==== Provided information ====
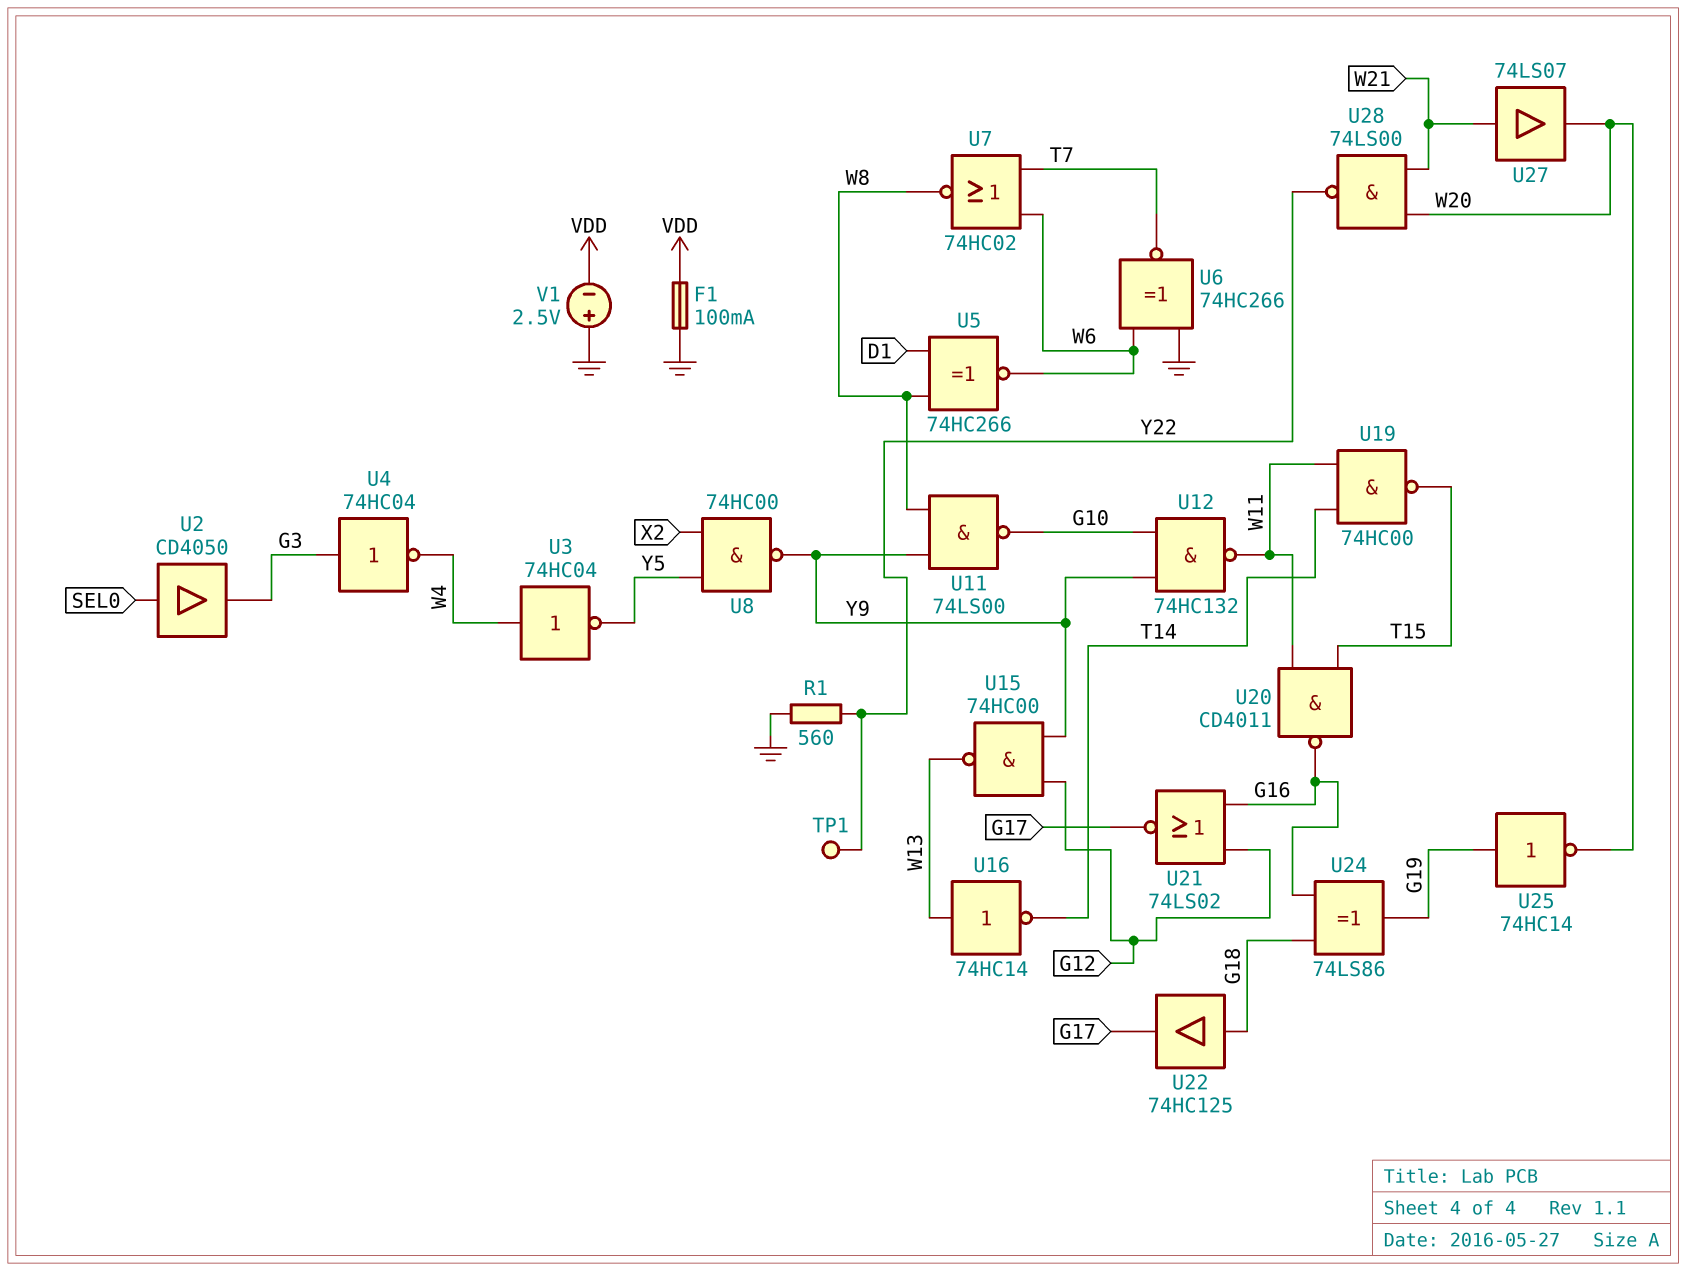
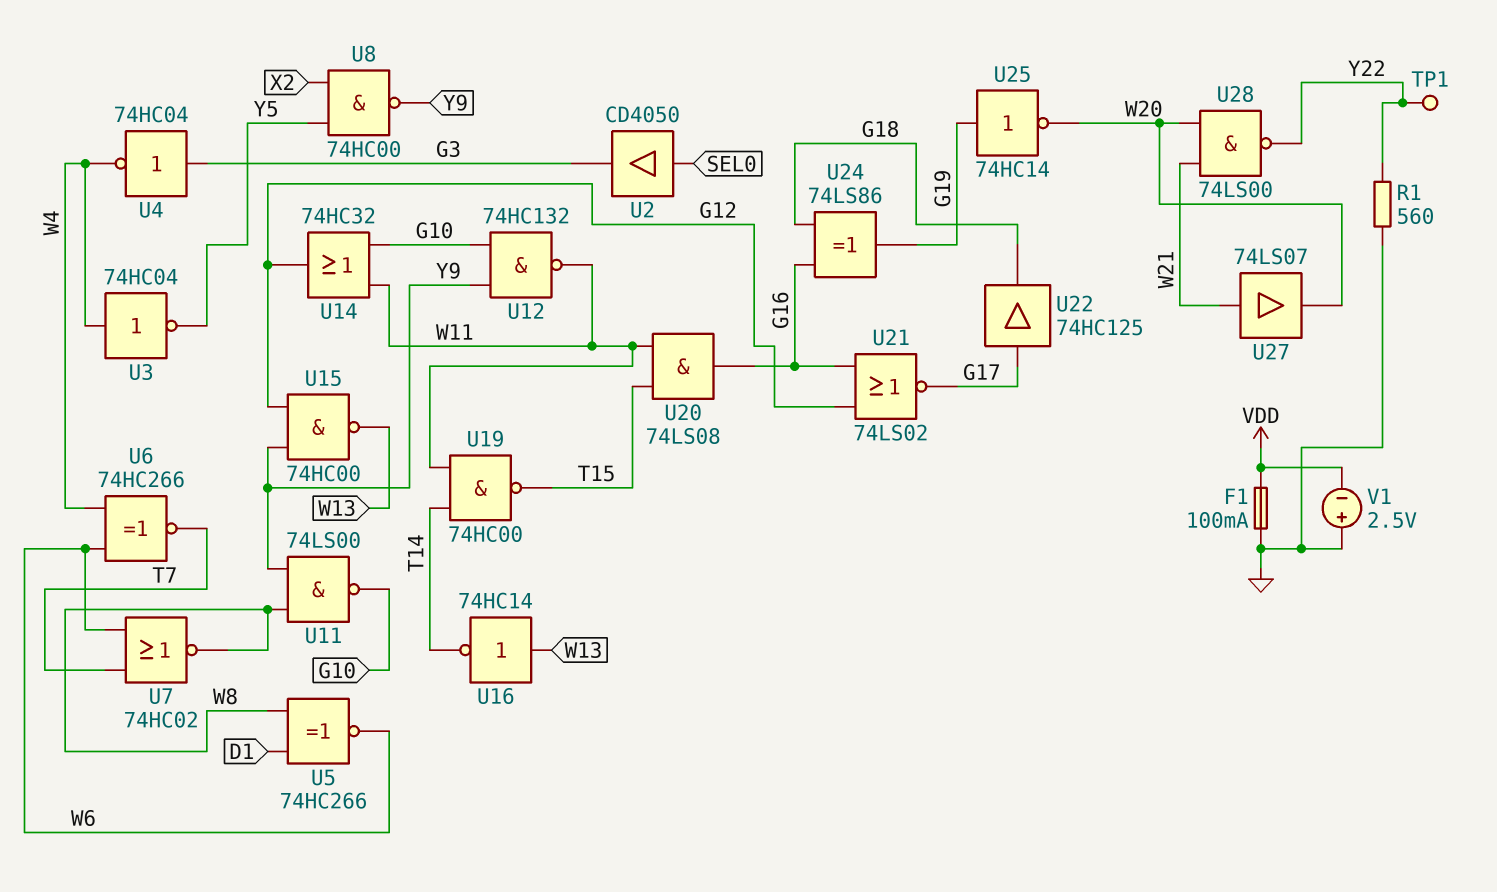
U6: XNOR 74HC266 (in GND, in W6, out T7) -> XNOR 74HC266 (in W4, in W6, out T7)
U14: none -> OR 74HC32 (in G10, in W11, out G12)
U20: NAND CD4011 (in T15, in W11, out G16) -> AND 74LS08 (in T15, in W11, out G16)
U22: buffer 74HC125 (in G18, out G17) -> buffer 74HC125 (in G17, out G18)

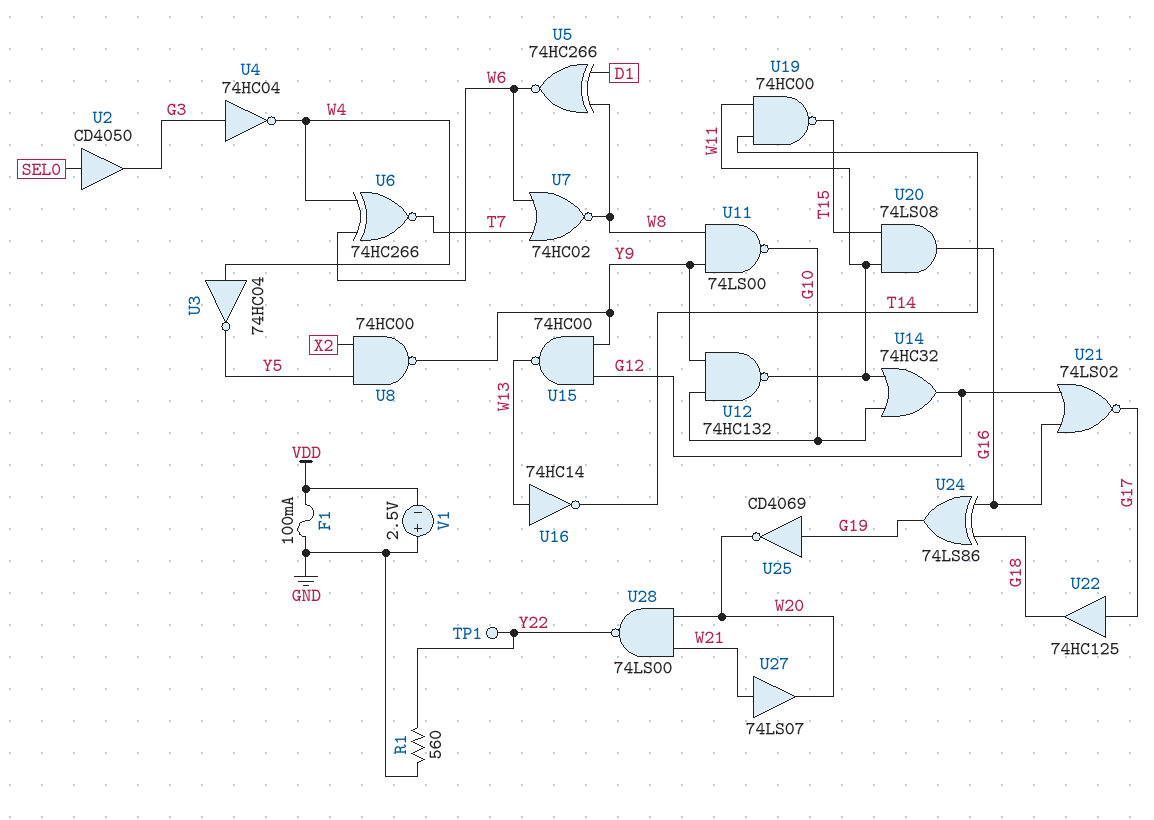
U25: NOT 74HC14 (in G19, out W20) -> NOT CD4069 (in G19, out W20)

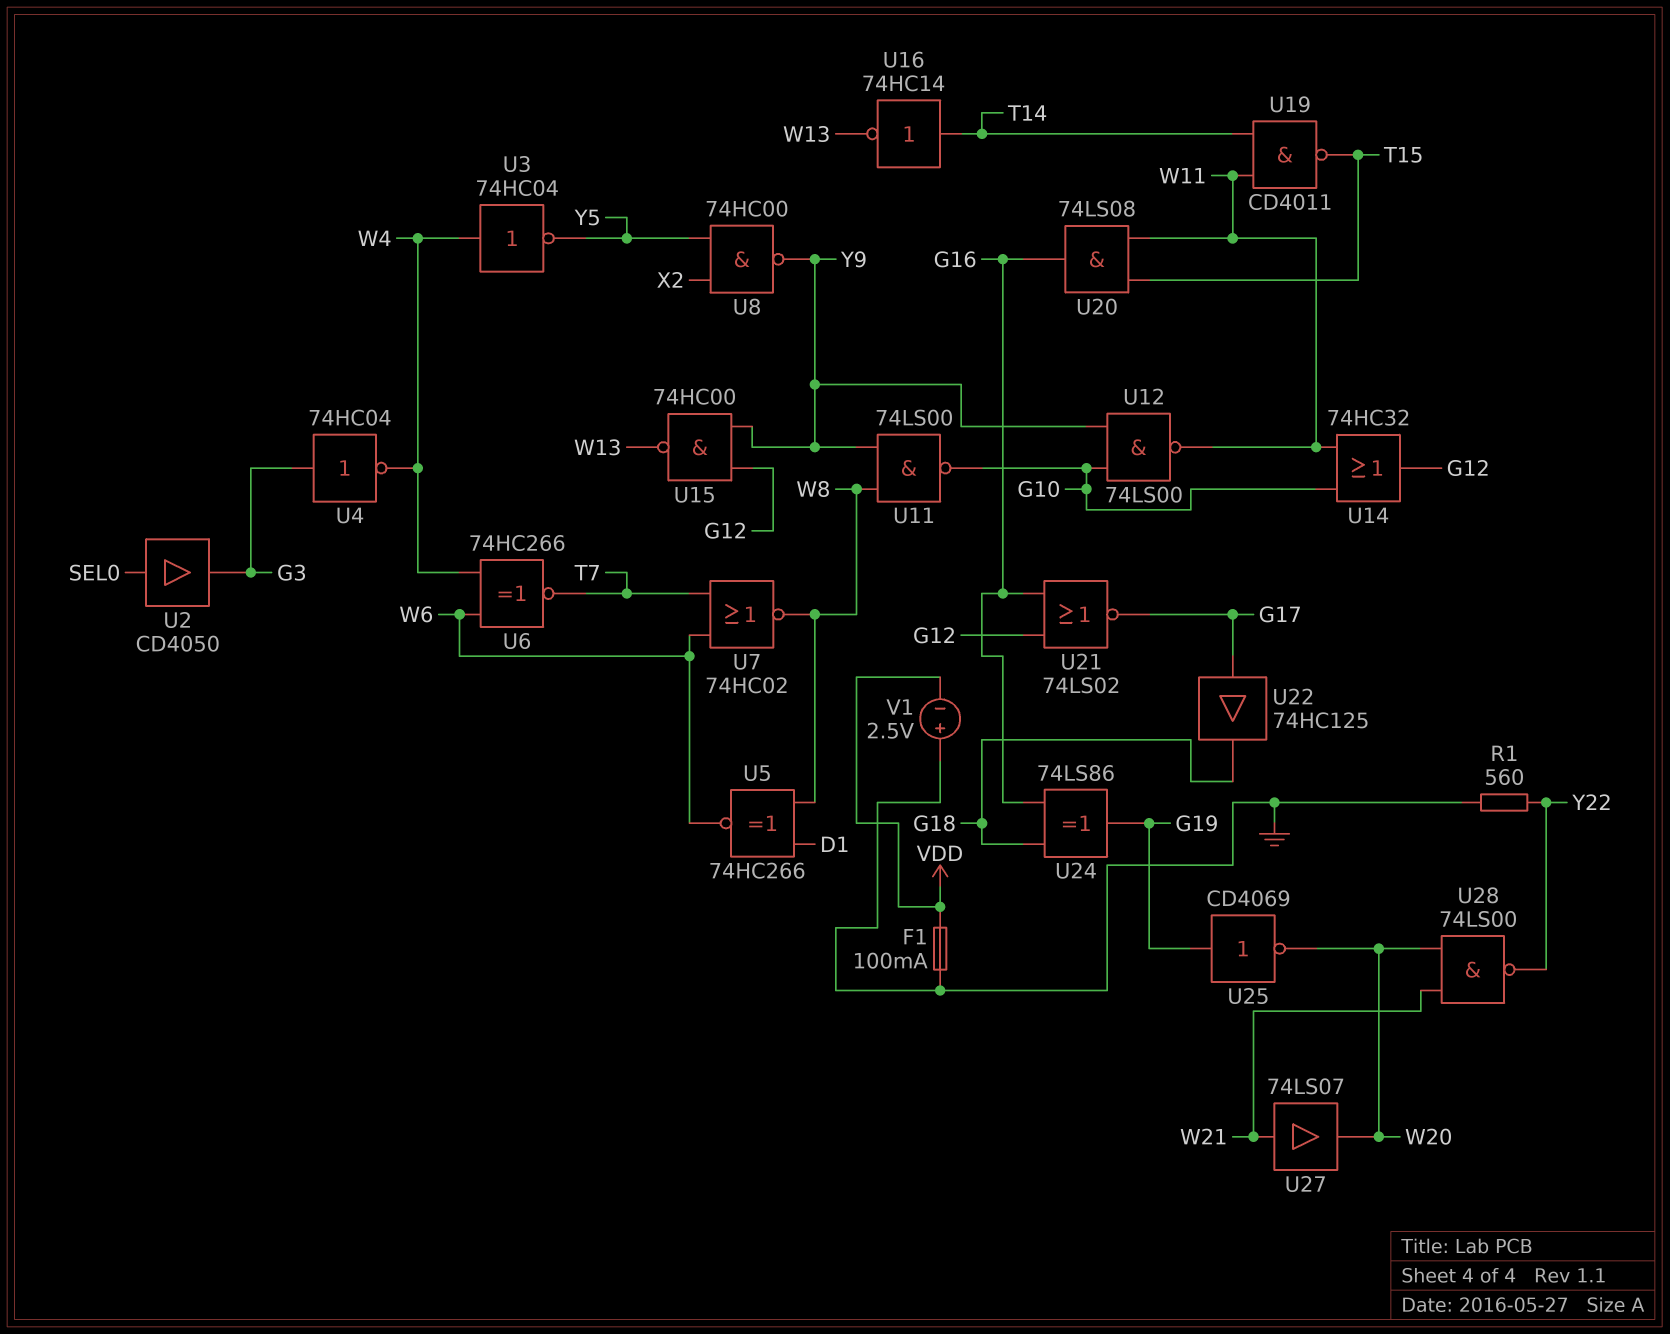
TP1: test point (Y22) -> none
U12: NAND 74HC132 (in G10, in Y9, out W11) -> NAND 74LS00 (in G10, in Y9, out W11)
U16: NOT 74HC14 (in W13, out T14) -> NOT 74HC14 (in T14, out W13)
U19: NAND 74HC00 (in T14, in W11, out T15) -> NAND CD4011 (in T14, in W11, out T15)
====
**Task objective**
When the line containing "U16: NOT 74HC14" is reached, return it and every later line through the end of the listing above, unaltered and alone.

**Answer to this problem**
U16: NOT 74HC14 (in W13, out T14) -> NOT 74HC14 (in T14, out W13)
U19: NAND 74HC00 (in T14, in W11, out T15) -> NAND CD4011 (in T14, in W11, out T15)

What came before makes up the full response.